GIVEN ENTRIES =>
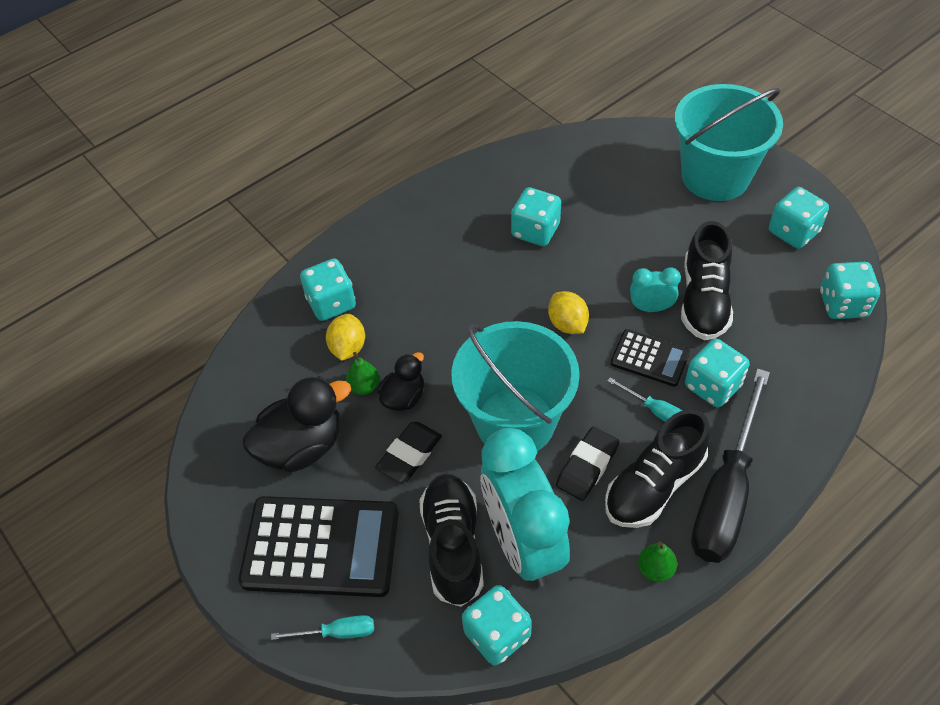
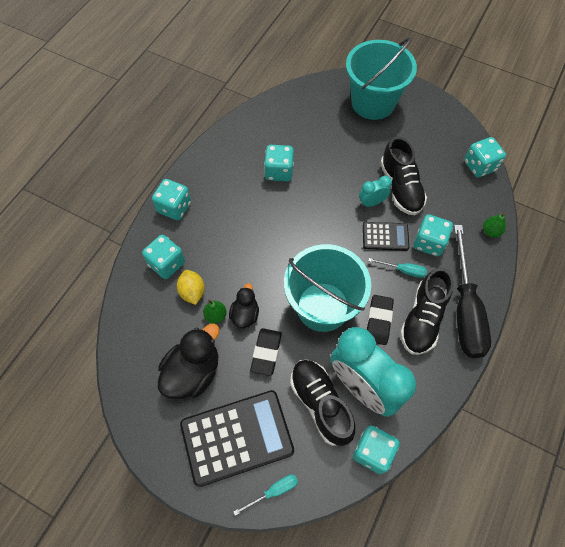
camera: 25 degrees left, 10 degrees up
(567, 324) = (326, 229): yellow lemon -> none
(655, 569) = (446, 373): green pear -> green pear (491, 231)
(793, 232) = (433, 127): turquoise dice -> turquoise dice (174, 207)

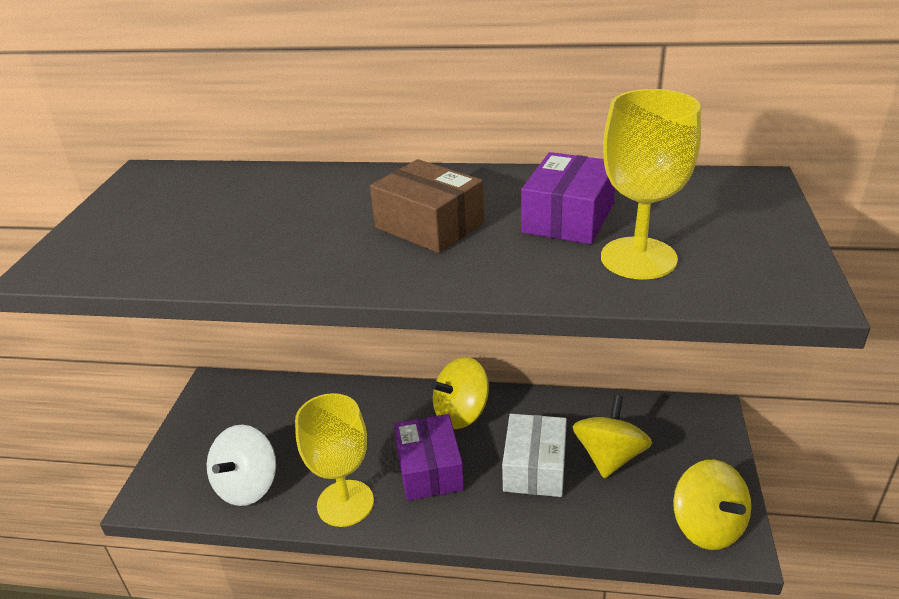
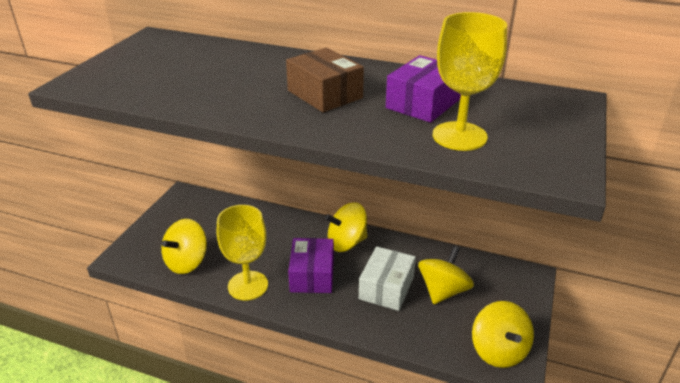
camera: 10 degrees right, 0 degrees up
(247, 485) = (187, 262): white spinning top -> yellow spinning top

EXERCISE =>
The answer should consist of every line from the listing above that includes the word "degrees".

EXERCISE SOLUTION =>
camera: 25 degrees left, 10 degrees up
camera: 10 degrees right, 0 degrees up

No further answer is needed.